WHAT THIS TASK INVOLVES:
Rewrite all the records below with "top-left" changed to "upper-left" and everything else left as it is.

++++++

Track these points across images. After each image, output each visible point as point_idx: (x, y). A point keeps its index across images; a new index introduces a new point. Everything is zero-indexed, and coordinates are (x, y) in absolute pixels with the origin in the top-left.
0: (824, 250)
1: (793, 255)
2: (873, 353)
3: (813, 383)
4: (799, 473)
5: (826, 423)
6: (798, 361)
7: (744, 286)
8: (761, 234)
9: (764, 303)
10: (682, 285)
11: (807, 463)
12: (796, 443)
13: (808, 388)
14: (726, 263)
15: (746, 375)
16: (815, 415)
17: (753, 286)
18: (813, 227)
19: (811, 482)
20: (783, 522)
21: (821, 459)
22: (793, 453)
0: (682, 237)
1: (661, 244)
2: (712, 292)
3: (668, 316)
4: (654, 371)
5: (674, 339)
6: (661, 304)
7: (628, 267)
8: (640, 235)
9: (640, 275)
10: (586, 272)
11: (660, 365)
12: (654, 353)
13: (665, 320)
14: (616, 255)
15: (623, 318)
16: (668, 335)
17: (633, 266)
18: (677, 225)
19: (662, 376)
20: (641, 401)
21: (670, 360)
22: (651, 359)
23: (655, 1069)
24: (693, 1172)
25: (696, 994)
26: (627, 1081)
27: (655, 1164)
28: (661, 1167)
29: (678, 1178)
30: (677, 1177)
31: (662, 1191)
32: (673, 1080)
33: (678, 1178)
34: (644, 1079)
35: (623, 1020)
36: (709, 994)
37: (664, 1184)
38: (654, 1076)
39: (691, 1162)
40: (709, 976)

++++++

RESPONSE TO THE TASK:
Track these points across images. After each image, output each visible point as point_idx: (x, y). A point keeps its index across images; a new index introduces a new point. Everything is zero-indexed, and coordinates are (x, y) in absolute pixels with the origin in the upper-left.
0: (824, 250)
1: (793, 255)
2: (873, 353)
3: (813, 383)
4: (799, 473)
5: (826, 423)
6: (798, 361)
7: (744, 286)
8: (761, 234)
9: (764, 303)
10: (682, 285)
11: (807, 463)
12: (796, 443)
13: (808, 388)
14: (726, 263)
15: (746, 375)
16: (815, 415)
17: (753, 286)
18: (813, 227)
19: (811, 482)
20: (783, 522)
21: (821, 459)
22: (793, 453)
0: (682, 237)
1: (661, 244)
2: (712, 292)
3: (668, 316)
4: (654, 371)
5: (674, 339)
6: (661, 304)
7: (628, 267)
8: (640, 235)
9: (640, 275)
10: (586, 272)
11: (660, 365)
12: (654, 353)
13: (665, 320)
14: (616, 255)
15: (623, 318)
16: (668, 335)
17: (633, 266)
18: (677, 225)
19: (662, 376)
20: (641, 401)
21: (670, 360)
22: (651, 359)
23: (655, 1069)
24: (693, 1172)
25: (696, 994)
26: (627, 1081)
27: (655, 1164)
28: (661, 1167)
29: (678, 1178)
30: (677, 1177)
31: (662, 1191)
32: (673, 1080)
33: (678, 1178)
34: (644, 1079)
35: (623, 1020)
36: (709, 994)
37: (664, 1184)
38: (654, 1076)
39: (691, 1162)
40: (709, 976)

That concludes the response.